___ MATERIAL FOR THIS EXERCISE

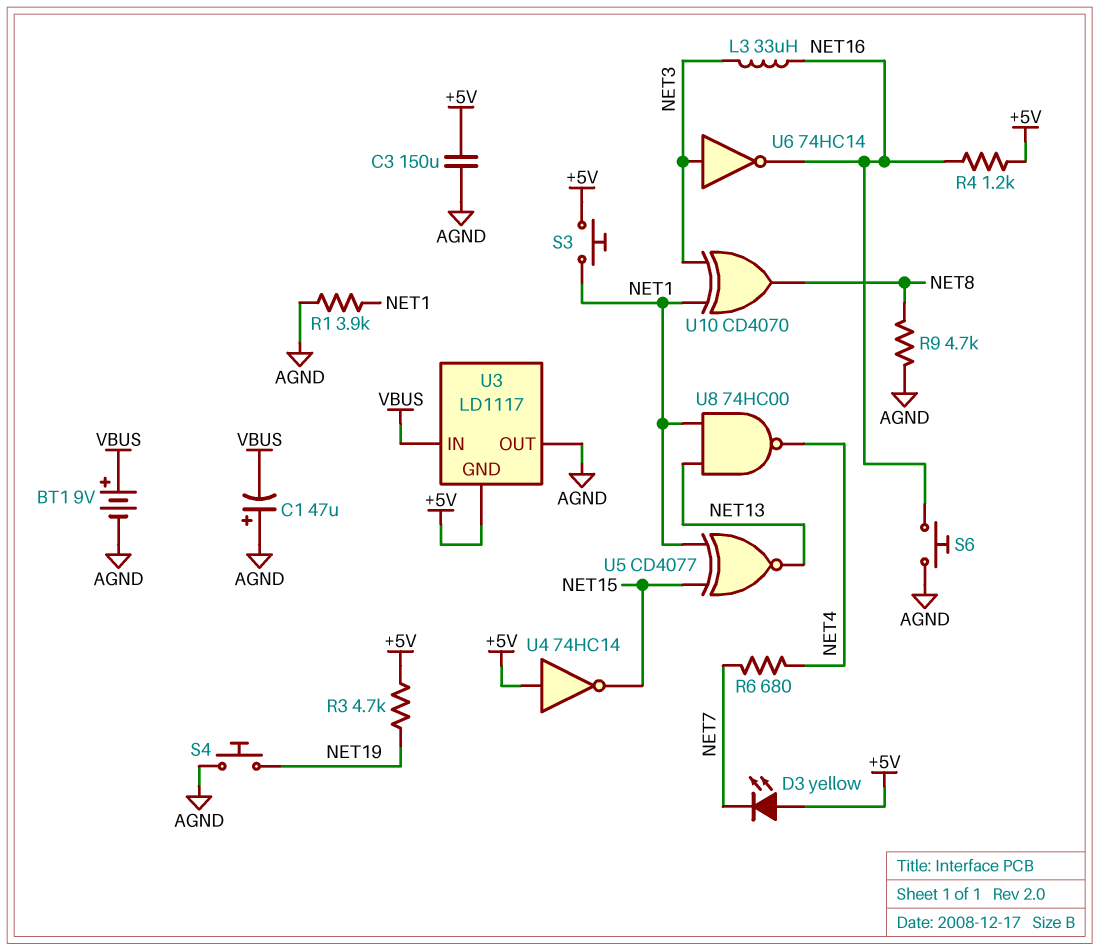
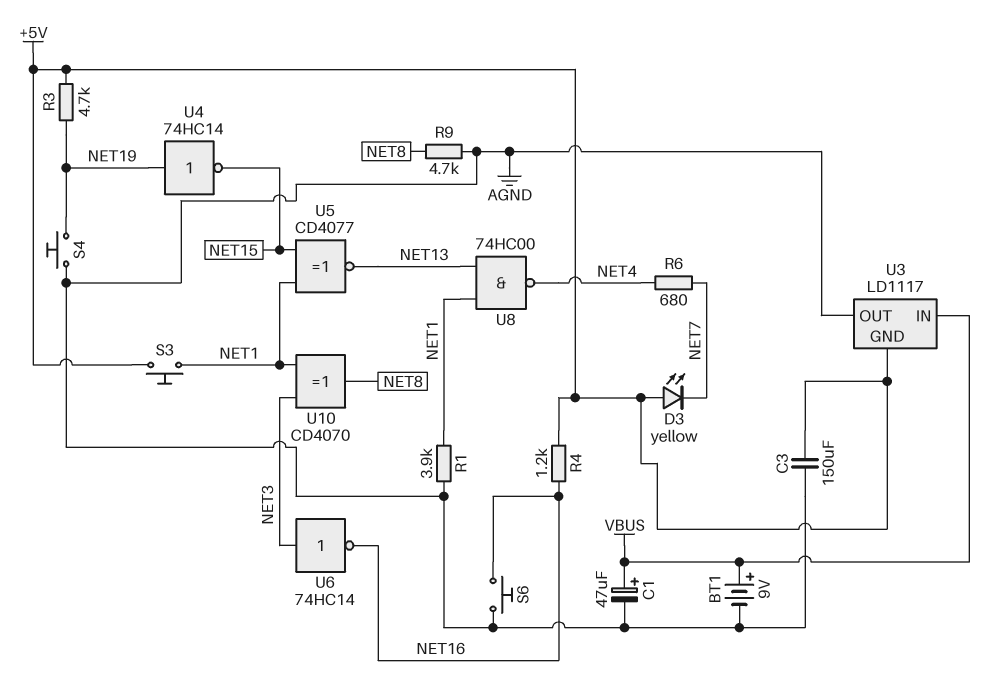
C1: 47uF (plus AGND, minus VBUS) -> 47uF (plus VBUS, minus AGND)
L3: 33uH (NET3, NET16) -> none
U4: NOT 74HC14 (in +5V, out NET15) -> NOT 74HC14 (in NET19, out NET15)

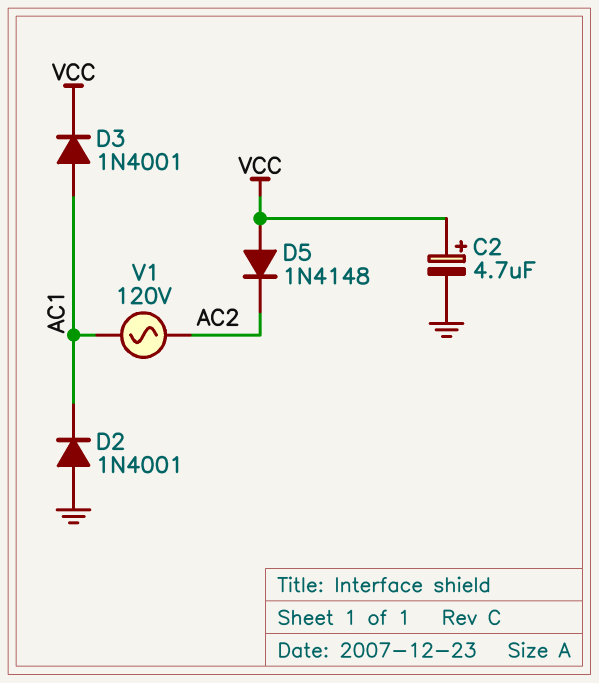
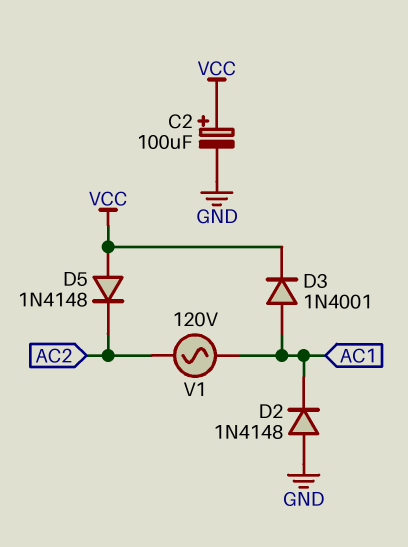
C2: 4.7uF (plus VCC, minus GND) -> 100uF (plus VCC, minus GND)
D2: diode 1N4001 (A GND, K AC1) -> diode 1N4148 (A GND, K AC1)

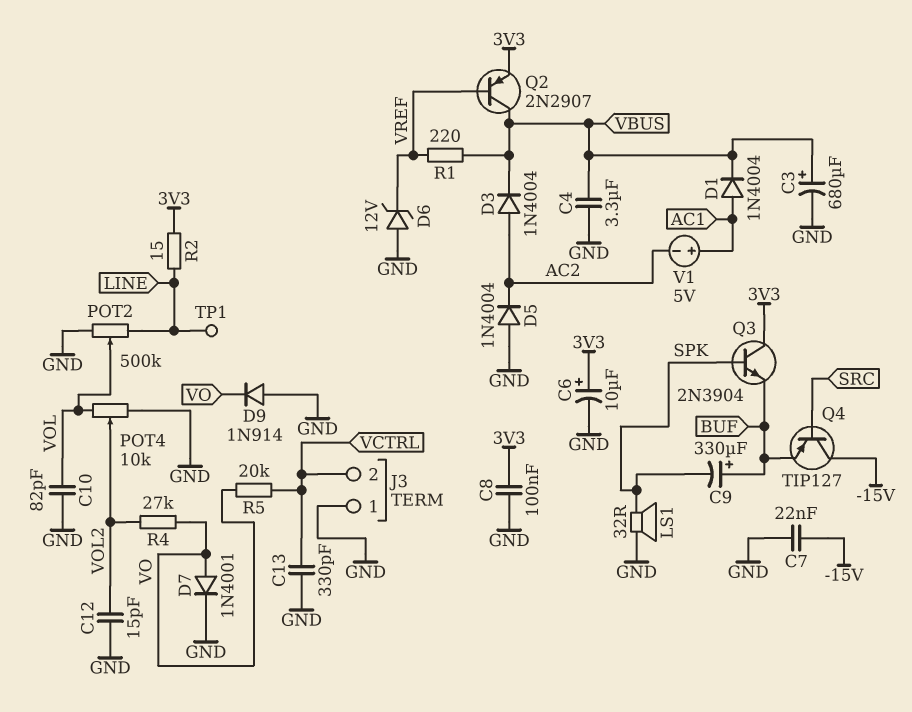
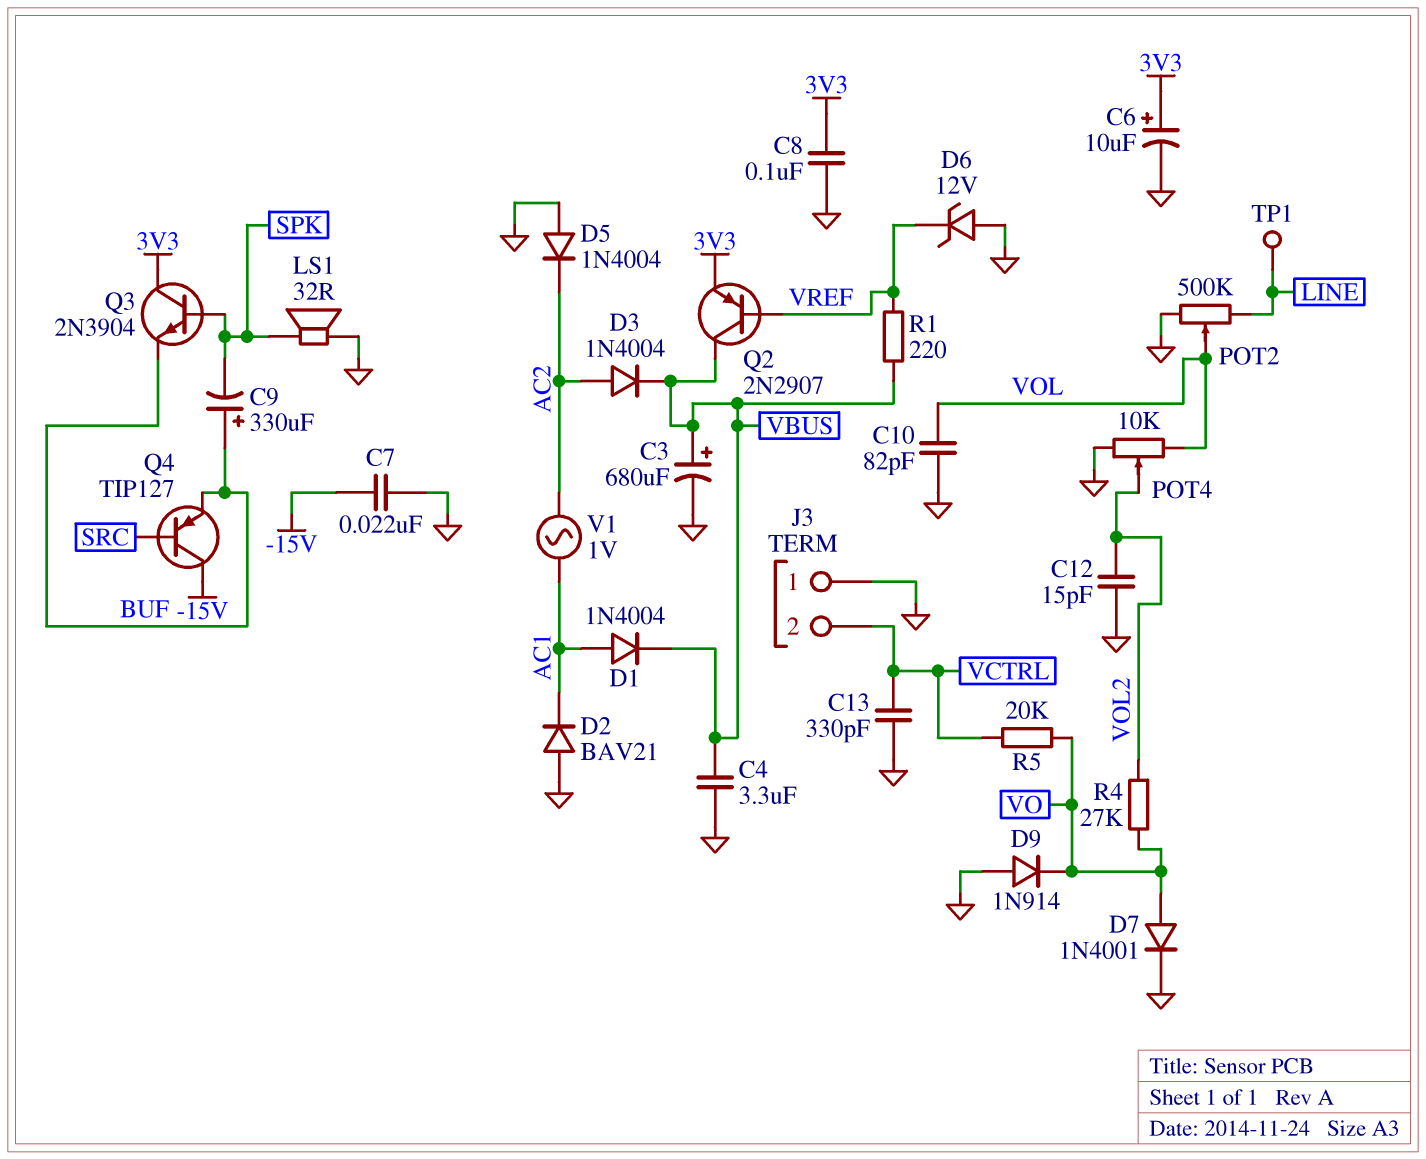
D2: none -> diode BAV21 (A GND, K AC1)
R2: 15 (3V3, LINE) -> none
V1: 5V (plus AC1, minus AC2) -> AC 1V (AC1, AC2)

______

WORK TASK
The number of lines above containing the word "minus" is all that should be returned.

REPLY
3